◆ **WORK REQUEST**: When writing out the listing below, reproduce every word exactly and skip the pictures.

◆ **INPUT DATA**:
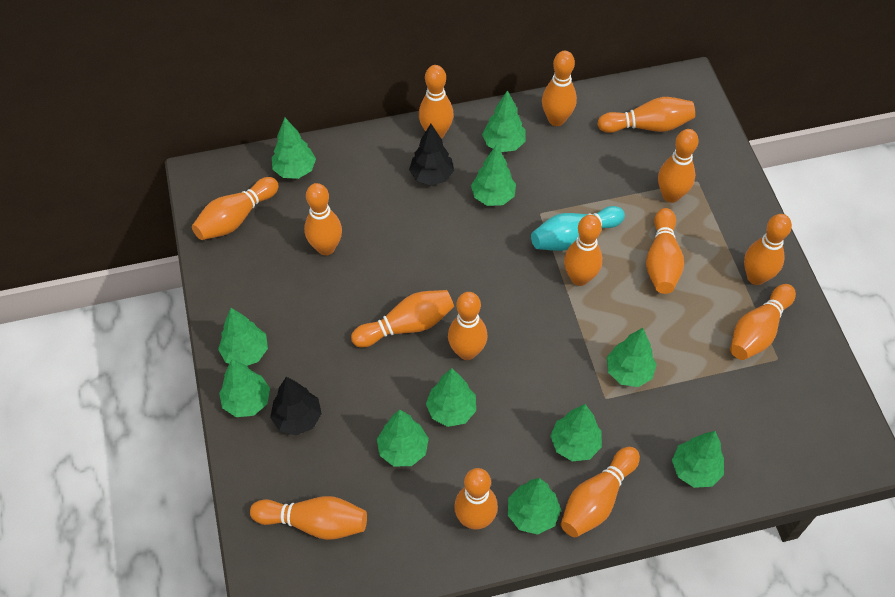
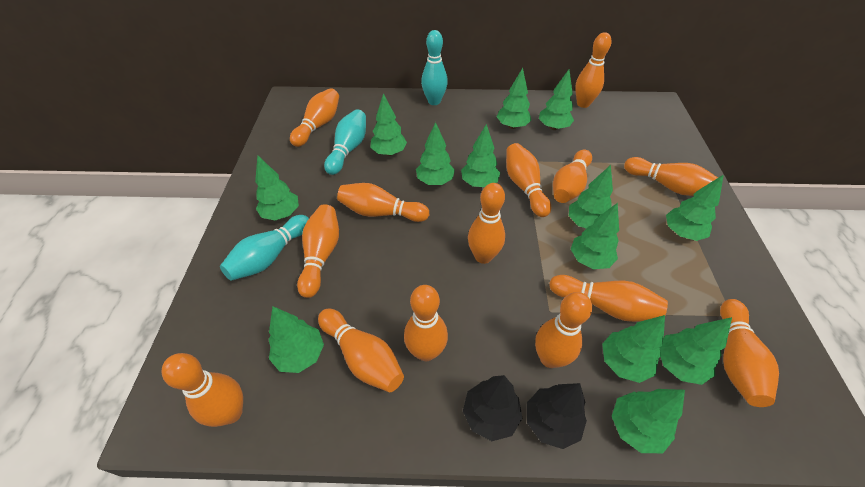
green tree: 11 -> 13
orange bowling pin: 15 -> 14
turquoise bowling pin: 1 -> 3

◆ **ANSWER TO THIS EXERCISE**:
green tree: 11 -> 13
orange bowling pin: 15 -> 14
turquoise bowling pin: 1 -> 3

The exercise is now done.